The lines to copy are those with "pink" in them. Pull each one from the entries below.

GIVEN ENTRIES →
• • • • •

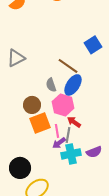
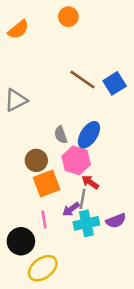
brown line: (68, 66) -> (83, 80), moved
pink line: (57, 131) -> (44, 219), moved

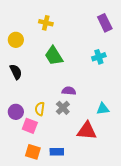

• • • • •

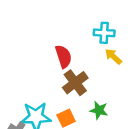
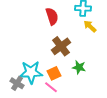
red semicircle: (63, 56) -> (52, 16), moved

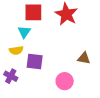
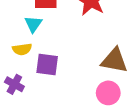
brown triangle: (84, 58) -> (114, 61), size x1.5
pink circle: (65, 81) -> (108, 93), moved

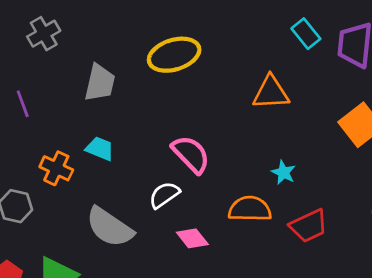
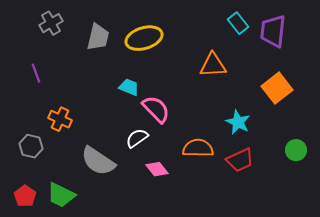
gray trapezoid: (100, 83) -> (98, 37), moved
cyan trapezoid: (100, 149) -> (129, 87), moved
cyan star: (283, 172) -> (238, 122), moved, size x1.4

• • • • •

OUTPUT →
pink line: (57, 131) -> (44, 219), moved
pink circle: (65, 81) -> (108, 93), moved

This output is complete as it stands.